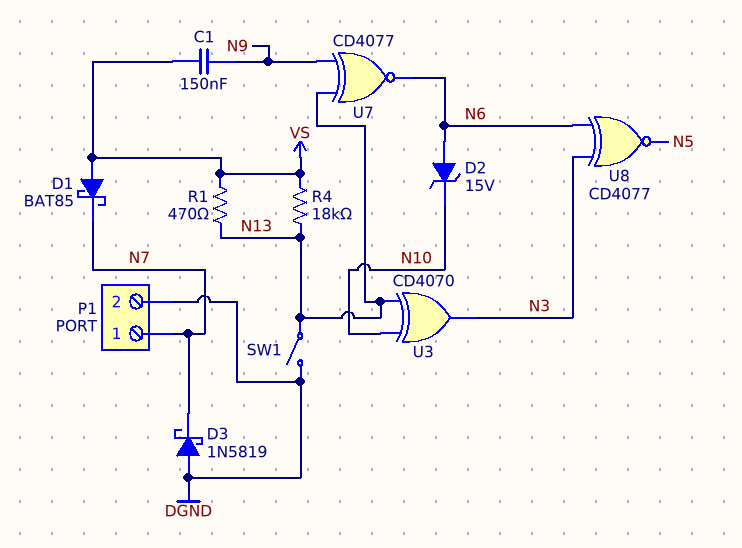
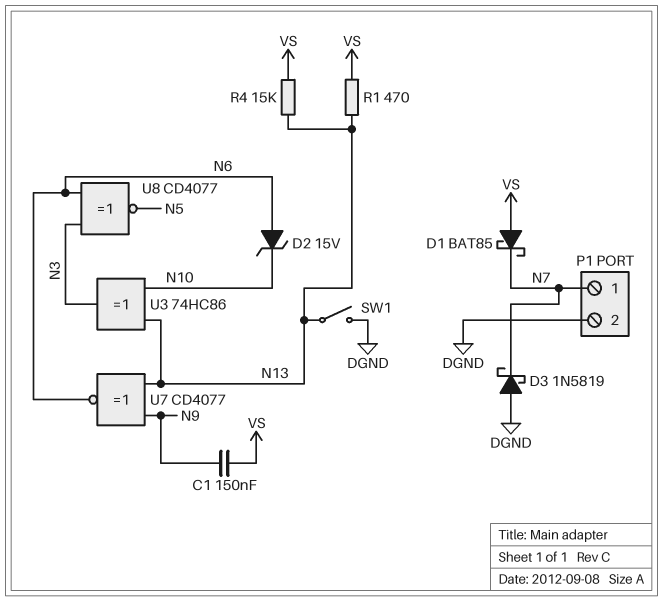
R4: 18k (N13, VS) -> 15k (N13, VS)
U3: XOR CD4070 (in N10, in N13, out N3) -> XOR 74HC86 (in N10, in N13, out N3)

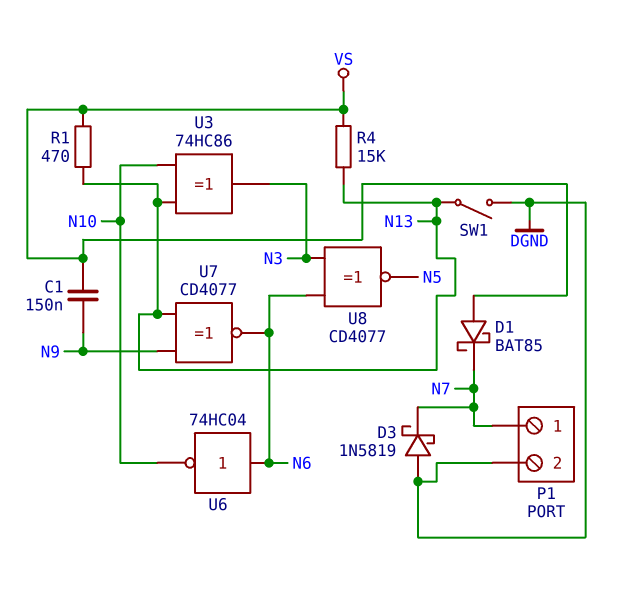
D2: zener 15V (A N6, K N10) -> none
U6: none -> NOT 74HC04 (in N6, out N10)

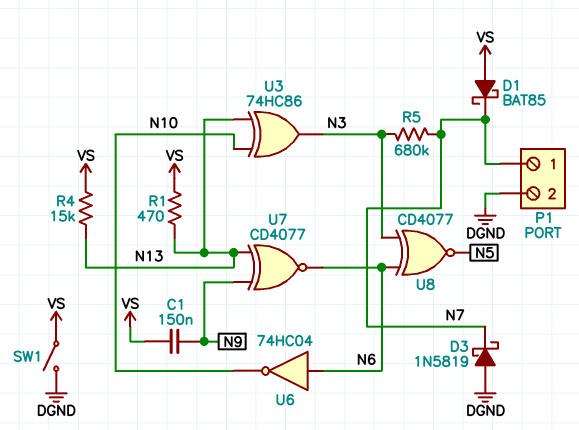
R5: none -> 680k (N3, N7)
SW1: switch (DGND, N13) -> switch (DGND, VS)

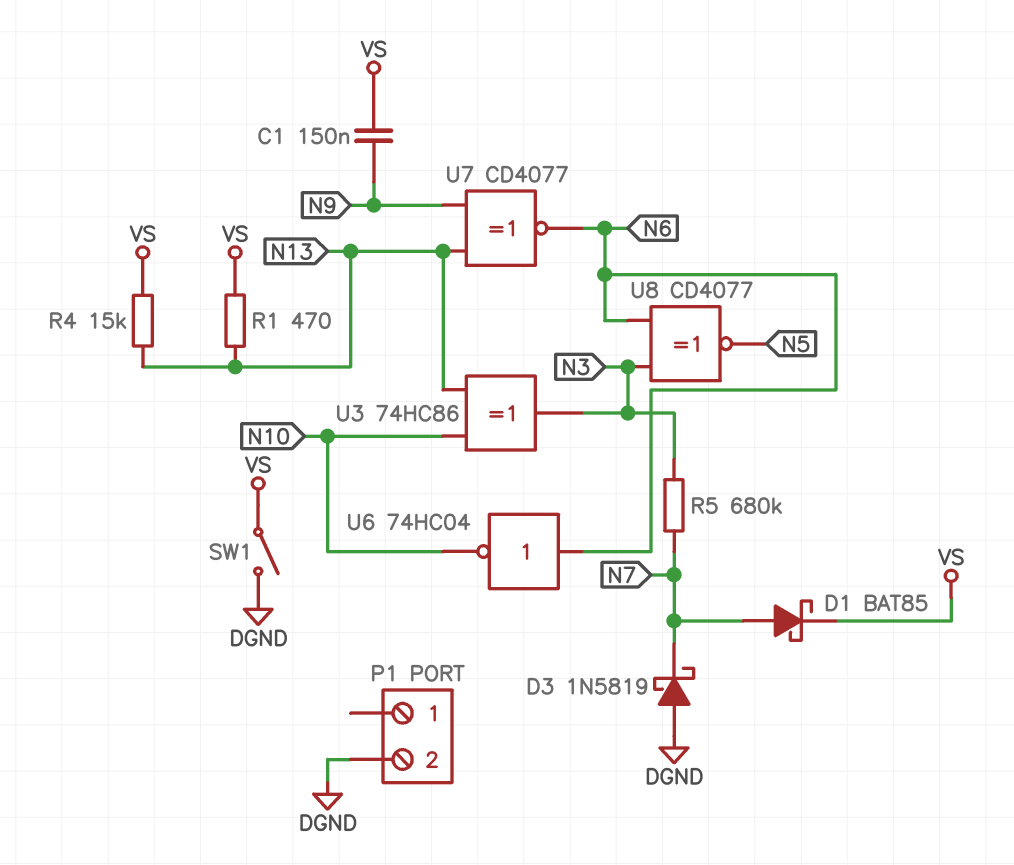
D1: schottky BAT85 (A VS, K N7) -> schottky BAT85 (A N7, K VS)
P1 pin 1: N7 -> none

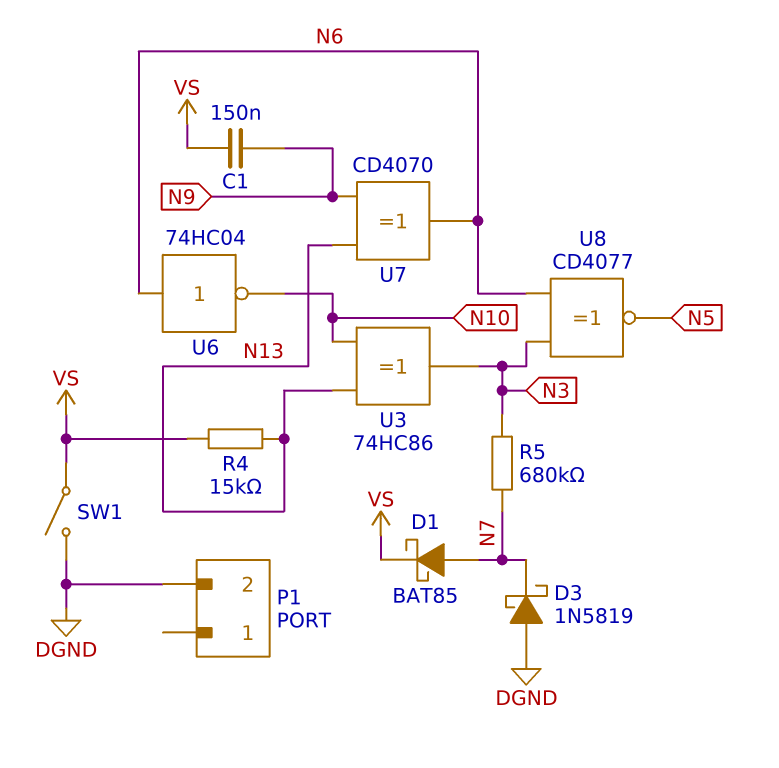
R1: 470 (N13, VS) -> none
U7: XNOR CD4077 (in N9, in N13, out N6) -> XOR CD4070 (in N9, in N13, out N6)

--------------------------------------------------

Beginning with the line that contains "SW1: switch (DGND, N13) -> switch (DGND, VS)", output each line of the material above through the last one exactly as it stands. Do not include the pictures.

SW1: switch (DGND, N13) -> switch (DGND, VS)

D1: schottky BAT85 (A VS, K N7) -> schottky BAT85 (A N7, K VS)
P1 pin 1: N7 -> none

R1: 470 (N13, VS) -> none
U7: XNOR CD4077 (in N9, in N13, out N6) -> XOR CD4070 (in N9, in N13, out N6)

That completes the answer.